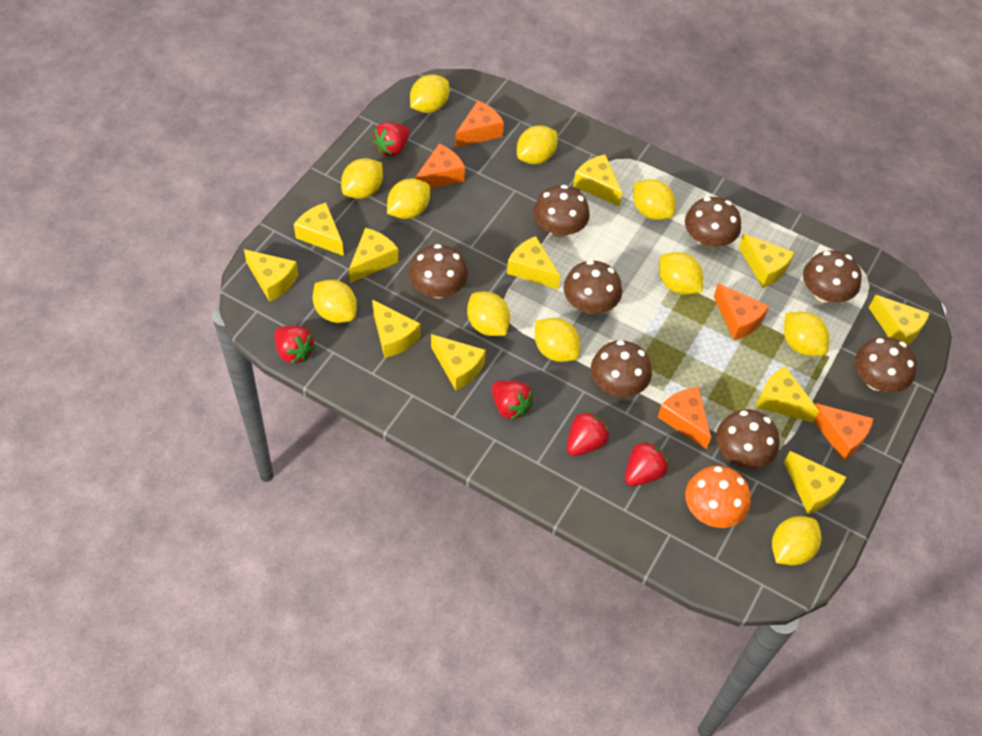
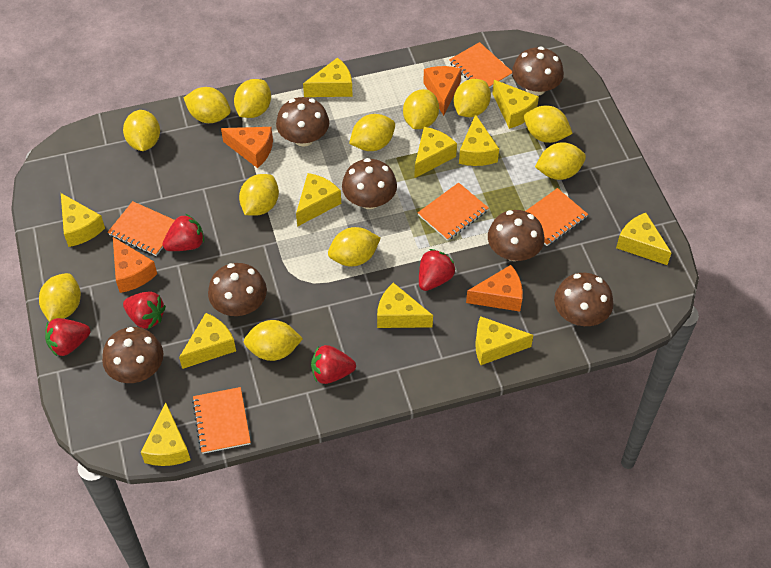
brown mushroom: 8 -> 7
orange cheese: 5 -> 4
orange mushroom: 1 -> 0
orange notebook: 0 -> 5
yellow lemon: 11 -> 12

-- -- --

■ **Work task**: Make a copy of each line in the records that has the word "orange".

■ **Response to the task**:
orange cheese: 5 -> 4
orange mushroom: 1 -> 0
orange notebook: 0 -> 5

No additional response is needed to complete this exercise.